»»

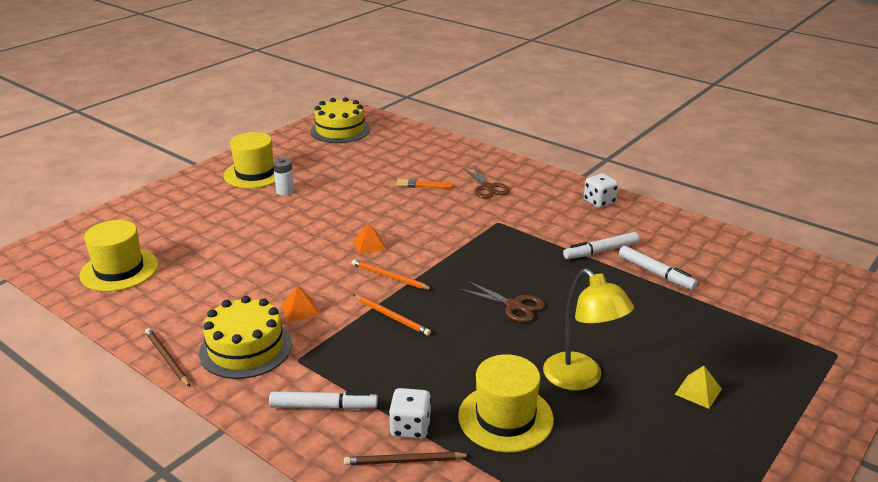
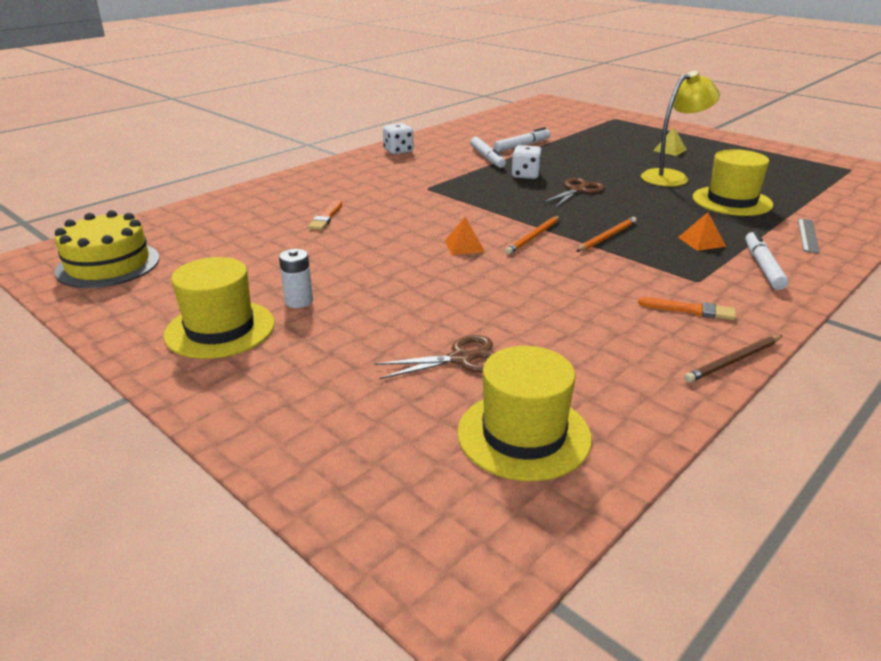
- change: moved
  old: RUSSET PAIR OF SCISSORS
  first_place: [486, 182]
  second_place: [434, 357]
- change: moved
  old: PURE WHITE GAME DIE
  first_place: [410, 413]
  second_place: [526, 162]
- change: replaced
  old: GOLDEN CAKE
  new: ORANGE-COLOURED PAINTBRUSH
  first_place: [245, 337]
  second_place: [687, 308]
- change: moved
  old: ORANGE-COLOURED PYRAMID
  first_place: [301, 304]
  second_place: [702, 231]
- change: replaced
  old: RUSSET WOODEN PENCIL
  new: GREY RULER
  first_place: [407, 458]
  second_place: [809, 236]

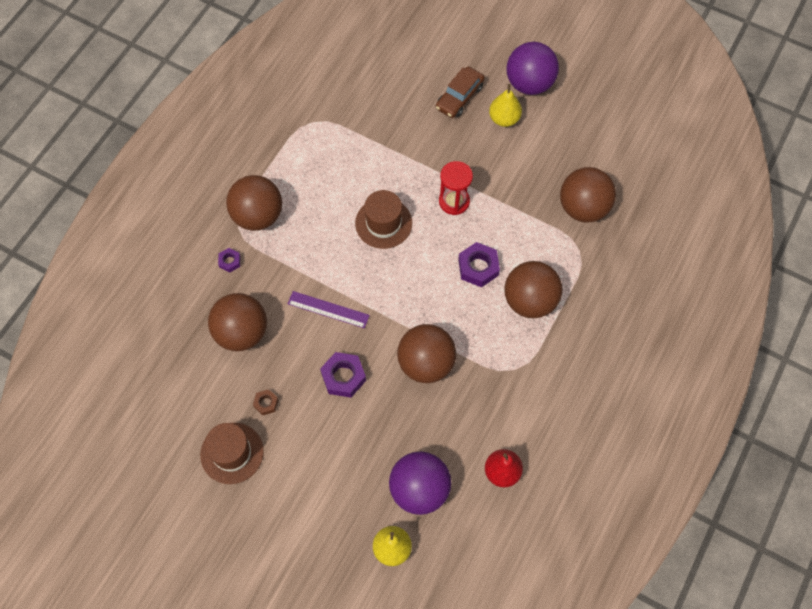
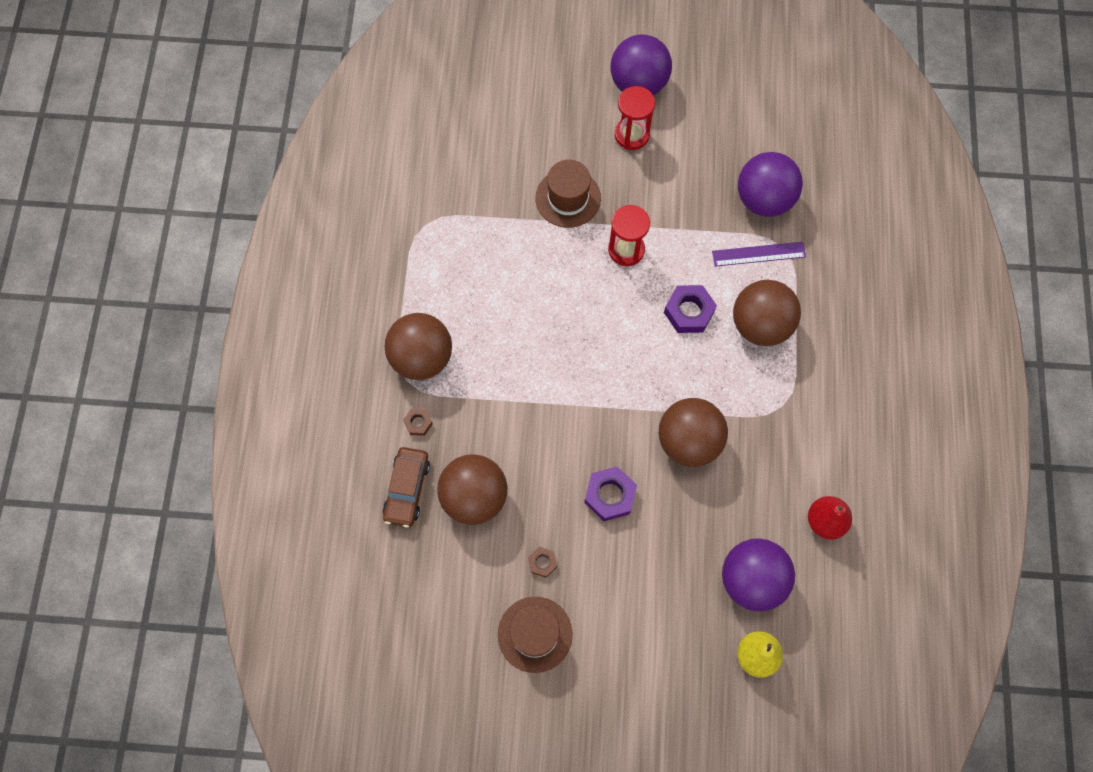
- change: moved
  old: RUSSET CAR
  first_place: [460, 92]
  second_place: [406, 487]
- change: recoloured
  old: PURPLE NUT
  new: RUSSET NUT
  first_place: [229, 260]
  second_place: [418, 422]
- change: moved
  old: RUSSET TALL HAT
  first_place: [383, 219]
  second_place: [568, 194]
- change: replaced
  old: GOLDEN PEAR FRUIT
  new: SCARLET HOURGLASS
  first_place: [505, 105]
  second_place: [635, 118]
- change: moved
  old: PURPLE RULER
  first_place: [329, 309]
  second_place: [759, 254]
- change: recoloured
  old: RUSSET PLAY BALL
  new: PURPLE PLAY BALL
  first_place: [588, 194]
  second_place: [770, 184]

««

Leave every picture out and set down exactly the lines running from the one with "first_place: [301, 304]" to the last line of the material above.

  first_place: [301, 304]
  second_place: [702, 231]
- change: replaced
  old: RUSSET WOODEN PENCIL
  new: GREY RULER
  first_place: [407, 458]
  second_place: [809, 236]

- change: moved
  old: RUSSET CAR
  first_place: [460, 92]
  second_place: [406, 487]
- change: recoloured
  old: PURPLE NUT
  new: RUSSET NUT
  first_place: [229, 260]
  second_place: [418, 422]
- change: moved
  old: RUSSET TALL HAT
  first_place: [383, 219]
  second_place: [568, 194]
- change: replaced
  old: GOLDEN PEAR FRUIT
  new: SCARLET HOURGLASS
  first_place: [505, 105]
  second_place: [635, 118]
- change: moved
  old: PURPLE RULER
  first_place: [329, 309]
  second_place: [759, 254]
- change: recoloured
  old: RUSSET PLAY BALL
  new: PURPLE PLAY BALL
  first_place: [588, 194]
  second_place: [770, 184]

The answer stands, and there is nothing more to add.